- PROVIDED INFORMATION -
★ ★ ★ ★ ★

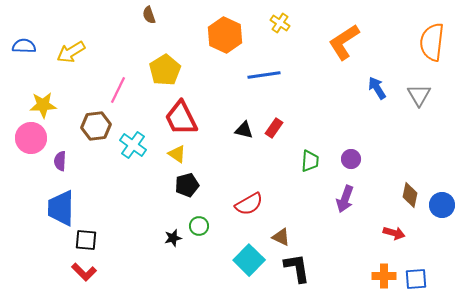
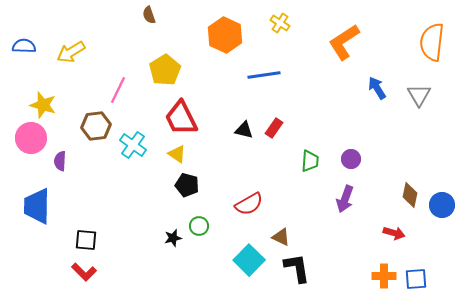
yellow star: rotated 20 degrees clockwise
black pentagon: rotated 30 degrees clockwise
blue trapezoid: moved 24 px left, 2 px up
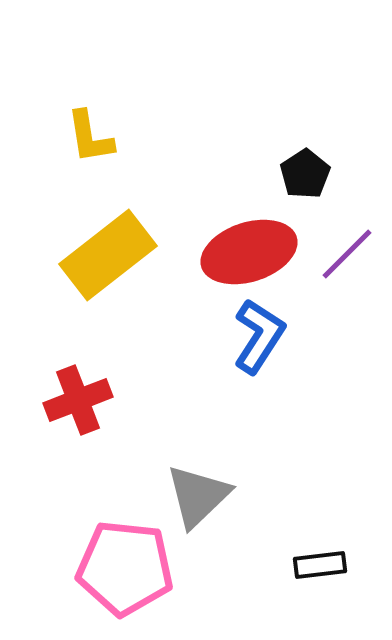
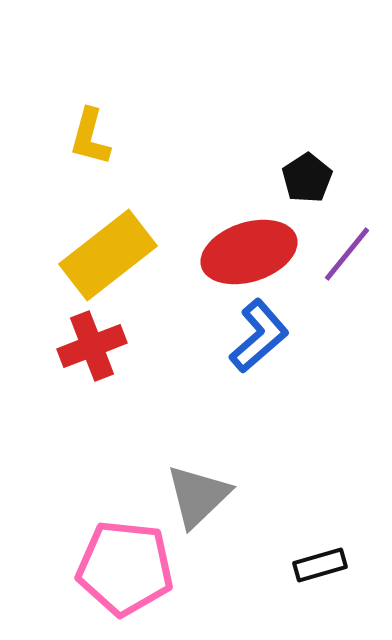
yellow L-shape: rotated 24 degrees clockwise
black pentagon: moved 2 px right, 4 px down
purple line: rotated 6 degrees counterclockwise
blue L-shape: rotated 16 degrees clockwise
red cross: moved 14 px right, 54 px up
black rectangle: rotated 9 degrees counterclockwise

★ ★ ★ ★ ★

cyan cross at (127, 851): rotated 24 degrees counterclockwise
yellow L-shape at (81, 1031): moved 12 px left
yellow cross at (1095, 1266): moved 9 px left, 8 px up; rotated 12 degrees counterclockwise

★ ★ ★ ★ ★

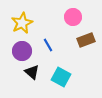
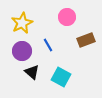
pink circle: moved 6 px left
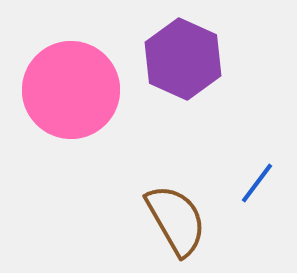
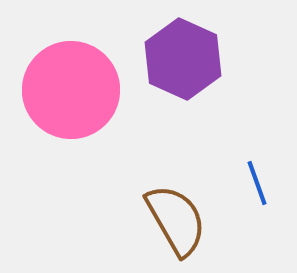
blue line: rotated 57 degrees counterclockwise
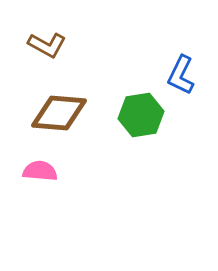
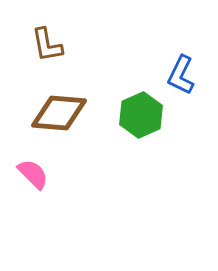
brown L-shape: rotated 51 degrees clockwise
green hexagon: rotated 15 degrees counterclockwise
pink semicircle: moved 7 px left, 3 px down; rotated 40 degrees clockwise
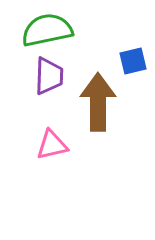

★ ★ ★ ★ ★

- REQUIREMENT -
Find where the line with "yellow L-shape at" sits in the material above, then copy exactly from it through the line with "yellow cross at". Add no other line.

- PROBLEM SOLUTION -
yellow L-shape at (81, 1031): moved 12 px left
yellow cross at (1095, 1266): moved 9 px left, 8 px up; rotated 12 degrees counterclockwise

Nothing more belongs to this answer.